[Data excerpts]
========

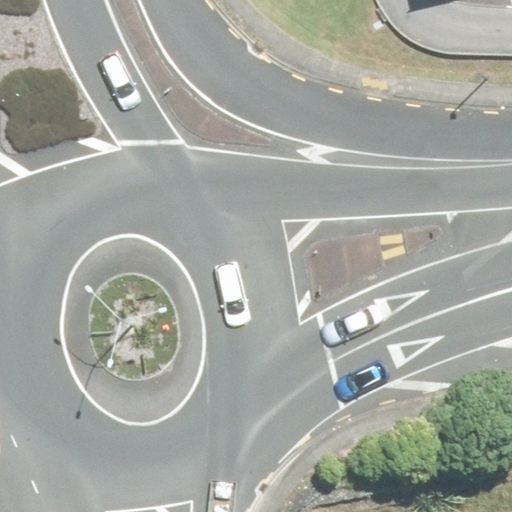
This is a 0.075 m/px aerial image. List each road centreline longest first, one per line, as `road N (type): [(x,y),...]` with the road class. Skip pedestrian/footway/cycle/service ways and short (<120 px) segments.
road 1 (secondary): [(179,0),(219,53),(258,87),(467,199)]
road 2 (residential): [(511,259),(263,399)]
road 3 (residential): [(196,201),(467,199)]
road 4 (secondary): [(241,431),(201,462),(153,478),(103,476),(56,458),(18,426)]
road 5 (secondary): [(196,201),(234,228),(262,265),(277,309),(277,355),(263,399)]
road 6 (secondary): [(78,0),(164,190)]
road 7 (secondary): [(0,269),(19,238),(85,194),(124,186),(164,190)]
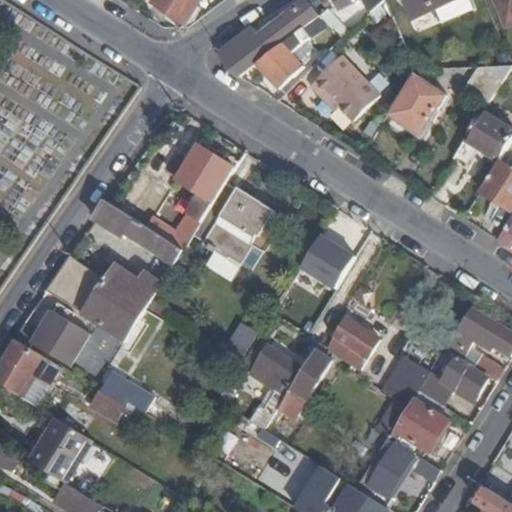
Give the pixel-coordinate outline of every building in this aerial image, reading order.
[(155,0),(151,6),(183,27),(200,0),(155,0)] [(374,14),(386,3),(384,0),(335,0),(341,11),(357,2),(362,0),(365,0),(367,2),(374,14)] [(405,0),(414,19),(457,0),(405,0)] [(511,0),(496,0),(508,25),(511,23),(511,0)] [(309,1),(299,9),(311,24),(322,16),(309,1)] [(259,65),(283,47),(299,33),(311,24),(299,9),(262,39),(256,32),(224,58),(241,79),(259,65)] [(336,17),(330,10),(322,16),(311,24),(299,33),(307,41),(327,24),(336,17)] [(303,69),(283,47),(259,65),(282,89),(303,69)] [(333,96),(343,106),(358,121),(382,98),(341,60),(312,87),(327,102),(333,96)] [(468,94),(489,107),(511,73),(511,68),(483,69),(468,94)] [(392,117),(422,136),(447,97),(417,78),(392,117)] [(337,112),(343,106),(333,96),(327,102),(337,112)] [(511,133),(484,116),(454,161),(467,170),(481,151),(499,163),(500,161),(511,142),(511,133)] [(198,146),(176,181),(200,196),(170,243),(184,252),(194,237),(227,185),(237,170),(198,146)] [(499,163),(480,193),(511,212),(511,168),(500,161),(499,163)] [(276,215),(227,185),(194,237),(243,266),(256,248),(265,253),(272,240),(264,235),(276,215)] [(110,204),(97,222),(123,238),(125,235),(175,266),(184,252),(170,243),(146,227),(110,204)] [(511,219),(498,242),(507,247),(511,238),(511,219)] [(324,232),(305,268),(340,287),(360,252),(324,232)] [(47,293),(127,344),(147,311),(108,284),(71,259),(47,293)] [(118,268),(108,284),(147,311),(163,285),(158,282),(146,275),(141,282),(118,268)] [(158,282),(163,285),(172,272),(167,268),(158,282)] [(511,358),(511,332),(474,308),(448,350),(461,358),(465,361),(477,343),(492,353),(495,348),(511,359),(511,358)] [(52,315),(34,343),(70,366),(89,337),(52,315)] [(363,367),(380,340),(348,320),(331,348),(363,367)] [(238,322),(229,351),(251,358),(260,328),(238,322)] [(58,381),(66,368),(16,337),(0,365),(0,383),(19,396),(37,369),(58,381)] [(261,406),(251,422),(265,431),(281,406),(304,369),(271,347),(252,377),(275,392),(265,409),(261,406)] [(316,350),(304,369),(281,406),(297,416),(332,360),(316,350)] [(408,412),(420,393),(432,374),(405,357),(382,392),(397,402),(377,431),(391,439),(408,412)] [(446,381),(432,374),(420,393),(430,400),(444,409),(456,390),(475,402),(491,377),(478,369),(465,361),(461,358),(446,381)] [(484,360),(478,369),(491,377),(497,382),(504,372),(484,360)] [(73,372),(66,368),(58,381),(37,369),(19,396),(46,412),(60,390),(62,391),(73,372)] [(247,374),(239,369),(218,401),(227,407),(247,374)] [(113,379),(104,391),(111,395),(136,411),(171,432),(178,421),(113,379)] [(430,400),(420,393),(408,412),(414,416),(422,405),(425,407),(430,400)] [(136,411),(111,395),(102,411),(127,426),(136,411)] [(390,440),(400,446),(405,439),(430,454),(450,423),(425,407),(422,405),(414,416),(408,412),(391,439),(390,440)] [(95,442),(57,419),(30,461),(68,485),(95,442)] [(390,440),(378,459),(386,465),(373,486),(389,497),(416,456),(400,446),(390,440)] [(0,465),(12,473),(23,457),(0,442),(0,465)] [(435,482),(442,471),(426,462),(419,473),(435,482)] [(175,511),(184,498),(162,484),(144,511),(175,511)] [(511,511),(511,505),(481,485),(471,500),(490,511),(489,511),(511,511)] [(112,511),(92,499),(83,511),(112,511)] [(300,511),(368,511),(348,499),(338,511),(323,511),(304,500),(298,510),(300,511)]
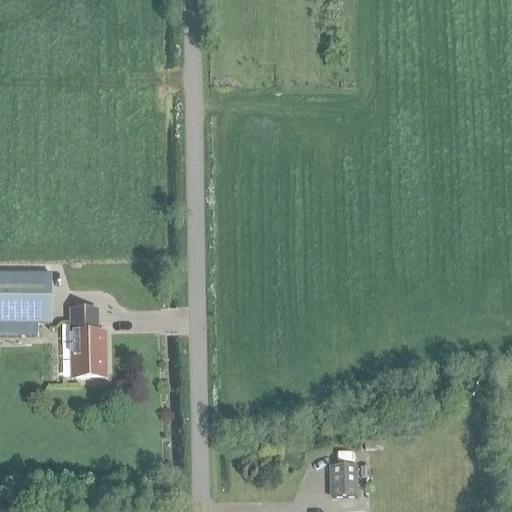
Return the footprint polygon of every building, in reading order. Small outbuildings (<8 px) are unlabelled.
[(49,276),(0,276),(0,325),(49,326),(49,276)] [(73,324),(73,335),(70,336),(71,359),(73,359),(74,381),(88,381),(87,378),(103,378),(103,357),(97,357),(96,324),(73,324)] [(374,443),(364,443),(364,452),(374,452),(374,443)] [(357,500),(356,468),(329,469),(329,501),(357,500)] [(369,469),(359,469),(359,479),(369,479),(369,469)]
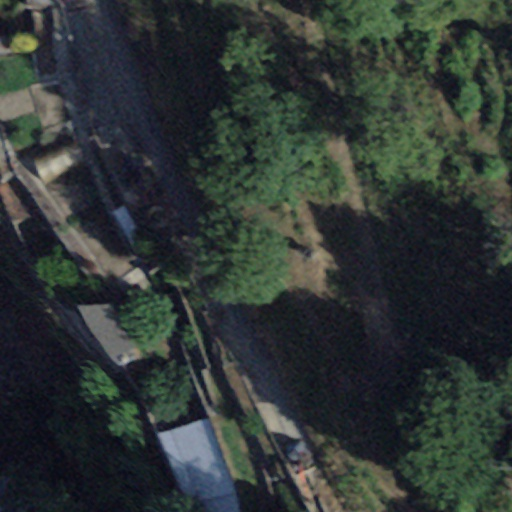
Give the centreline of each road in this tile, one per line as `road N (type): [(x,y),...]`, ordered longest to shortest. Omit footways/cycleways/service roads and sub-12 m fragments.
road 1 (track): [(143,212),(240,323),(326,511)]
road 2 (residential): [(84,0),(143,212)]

========

▶ [EXERCISE]:
Copy every line word for word, from the line containing "Return the footprint" through the end of the items. Leave the pictures out of your answer.

▶ [RESPONSE FOR THIS EXERCISE]:
Return the footprint polygon of every building, in reading order. Small outbuildings (<8 px) are unlabelled.
[(49,276),(0,276),(0,325),(49,326),(49,276)] [(73,324),(73,335),(70,336),(71,359),(73,359),(74,381),(88,381),(87,378),(103,378),(103,357),(97,357),(96,324),(73,324)] [(374,443),(364,443),(364,452),(374,452),(374,443)] [(357,500),(356,468),(329,469),(329,501),(357,500)] [(369,469),(359,469),(359,479),(369,479),(369,469)]
Give the centreline of each road in this tile, one per line as `road N (type): [(x,y),...]`, ordered longest to shortest. Omit footways/cycleways/service roads and sub-12 m fragments.
road 1 (track): [(143,212),(240,323),(326,511)]
road 2 (residential): [(84,0),(143,212)]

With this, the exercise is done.